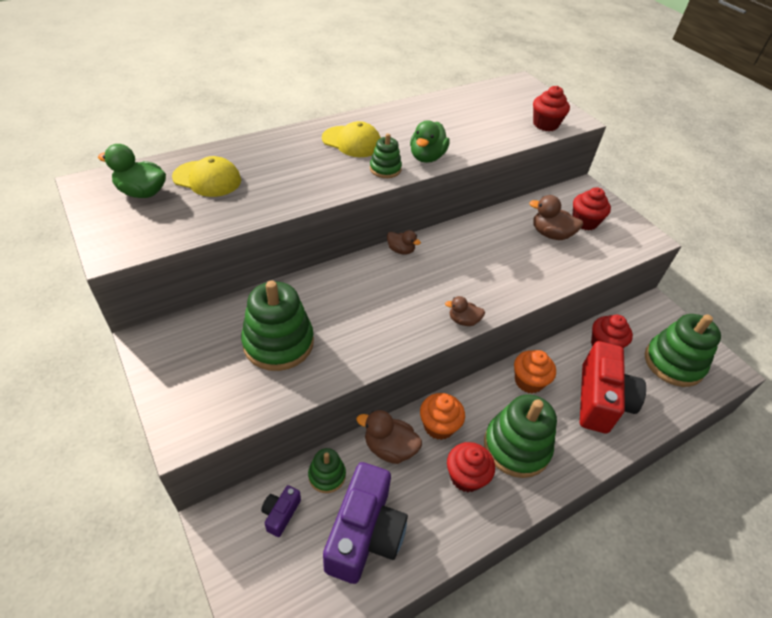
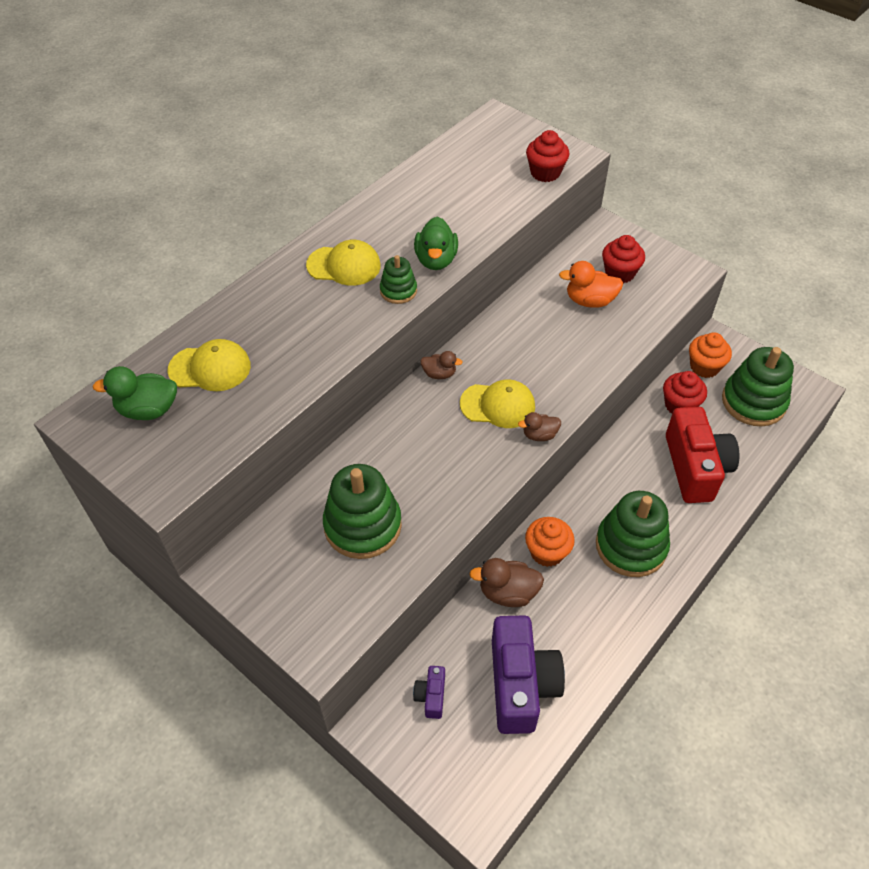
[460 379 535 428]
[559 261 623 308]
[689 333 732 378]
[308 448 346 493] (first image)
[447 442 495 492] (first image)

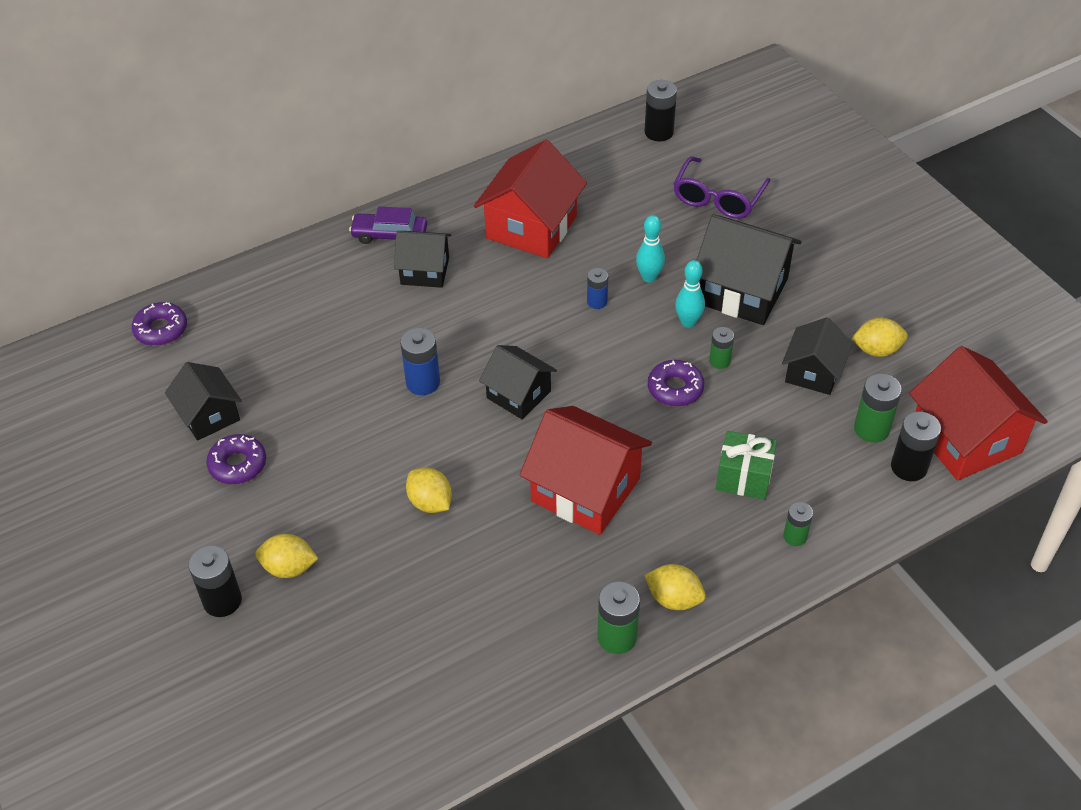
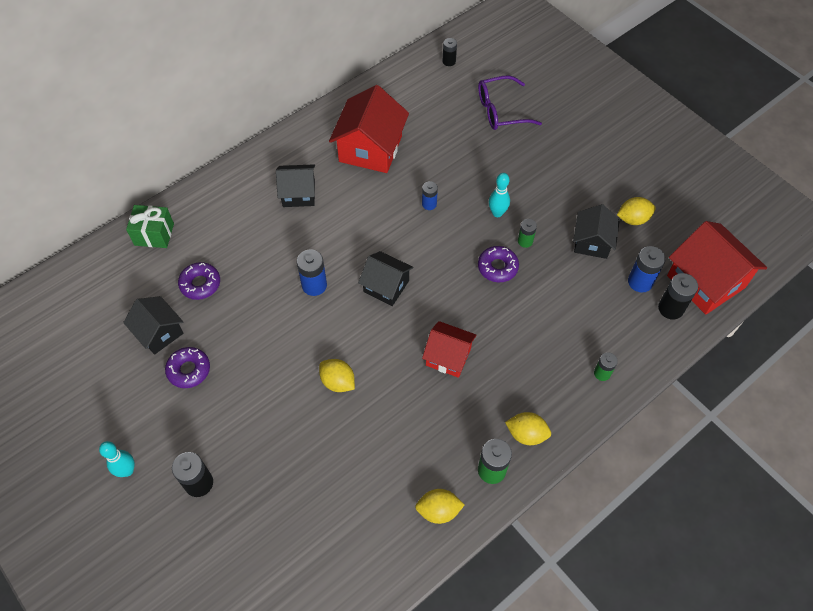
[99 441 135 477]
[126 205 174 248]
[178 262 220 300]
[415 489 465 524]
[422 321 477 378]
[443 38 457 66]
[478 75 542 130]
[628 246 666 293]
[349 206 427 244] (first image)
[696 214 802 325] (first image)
:::
Work task.
With the pictures dropped, give every entry above again exactly.

Result of this exercise.
[460 379 535 428]
[559 261 623 308]
[689 333 732 378]
[308 448 346 493] (first image)
[447 442 495 492] (first image)

[99 441 135 477]
[126 205 174 248]
[178 262 220 300]
[415 489 465 524]
[422 321 477 378]
[443 38 457 66]
[478 75 542 130]
[628 246 666 293]
[349 206 427 244] (first image)
[696 214 802 325] (first image)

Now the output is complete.